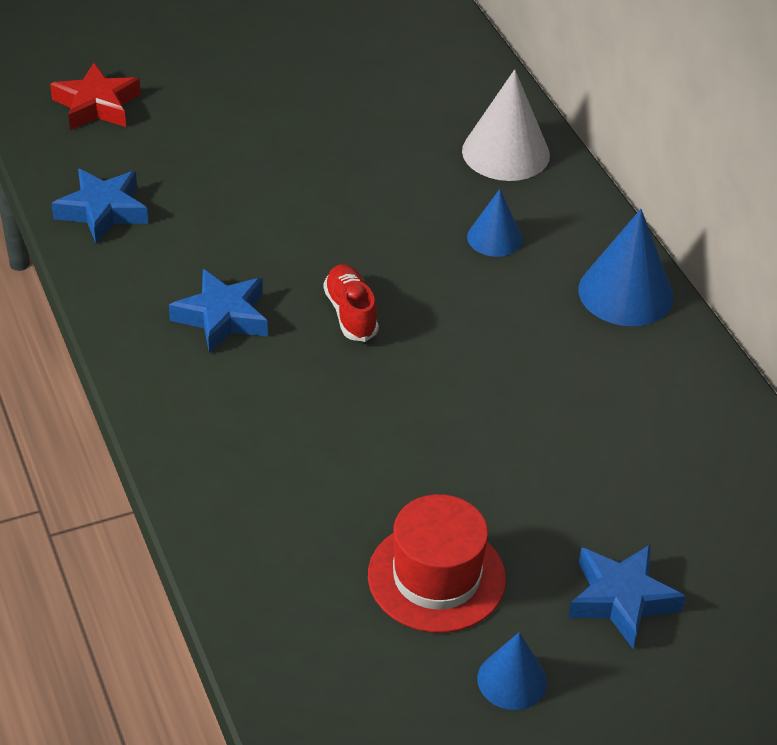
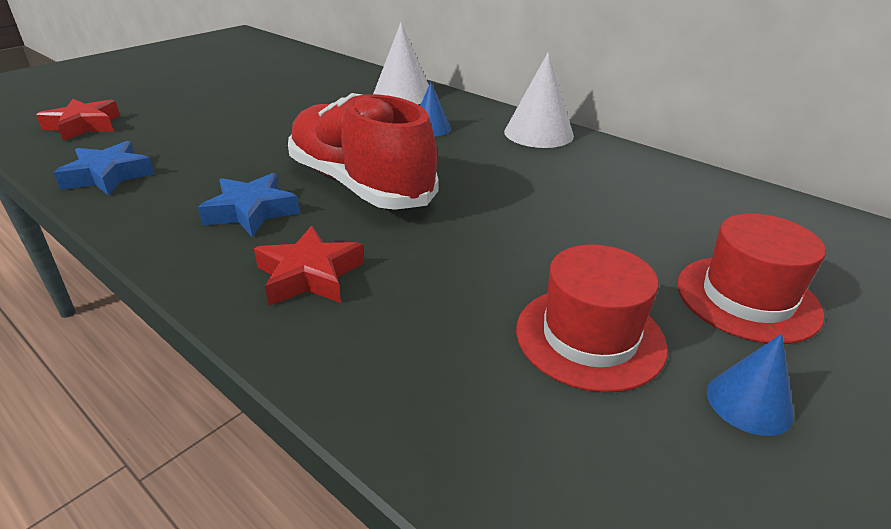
camera: 25 degrees left, 10 degrees down
(239, 420) = (309, 275): none -> red star
(350, 313) = (360, 184): red shoe -> red shoe, size x2.30
(621, 599) = (747, 298): blue star -> red hat
(625, 293) = (538, 133): blue cone -> white cone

• WHAT THE EXERCISE ASKS
In the entries above, which lines hold the word "blue"? Copy them out.

• REPLY
(621, 599) = (747, 298): blue star -> red hat
(625, 293) = (538, 133): blue cone -> white cone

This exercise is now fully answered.